Give back every record word for word, keeping the pictures out.

[Object matching data]
·····
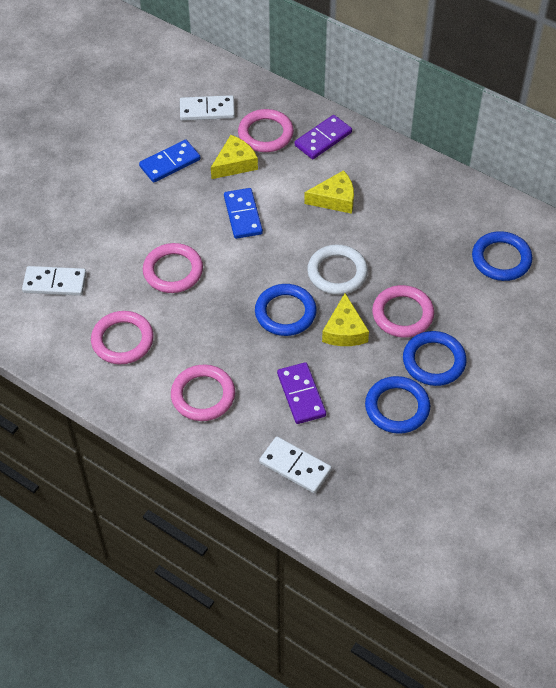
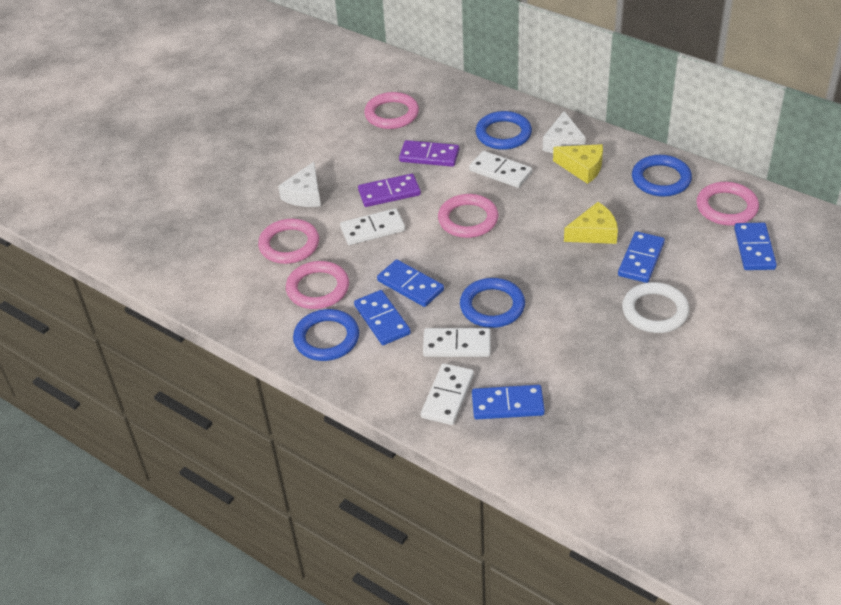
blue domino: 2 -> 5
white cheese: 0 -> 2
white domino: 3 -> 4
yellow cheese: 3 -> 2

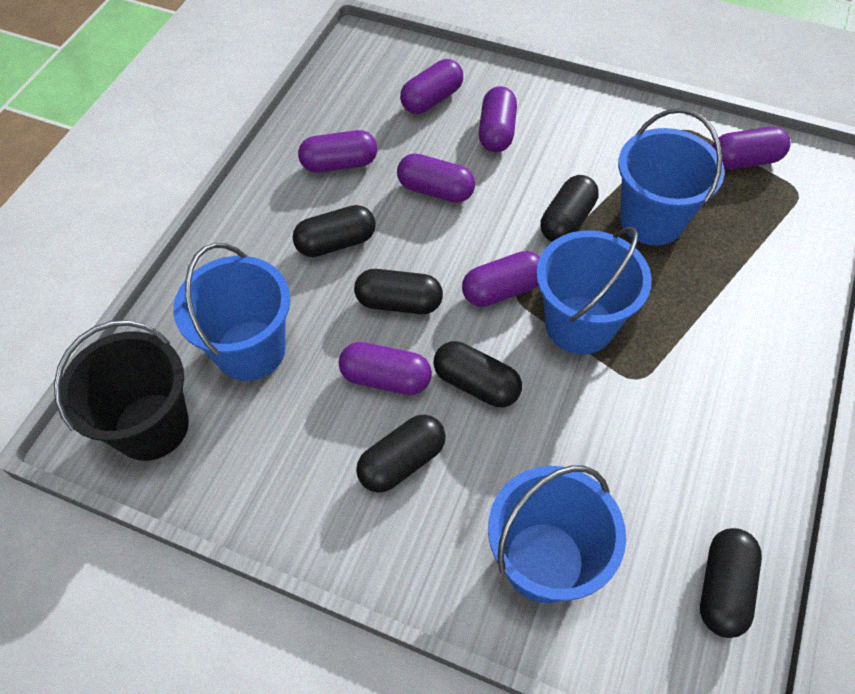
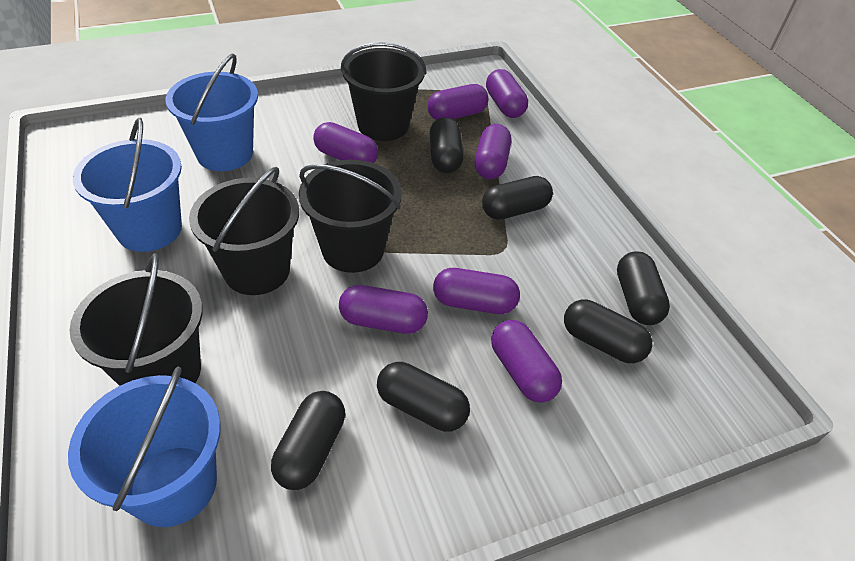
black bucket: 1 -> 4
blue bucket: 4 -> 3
·····
Task answer:
blue domino: 2 -> 5
white cheese: 0 -> 2
white domino: 3 -> 4
yellow cheese: 3 -> 2

black bucket: 1 -> 4
blue bucket: 4 -> 3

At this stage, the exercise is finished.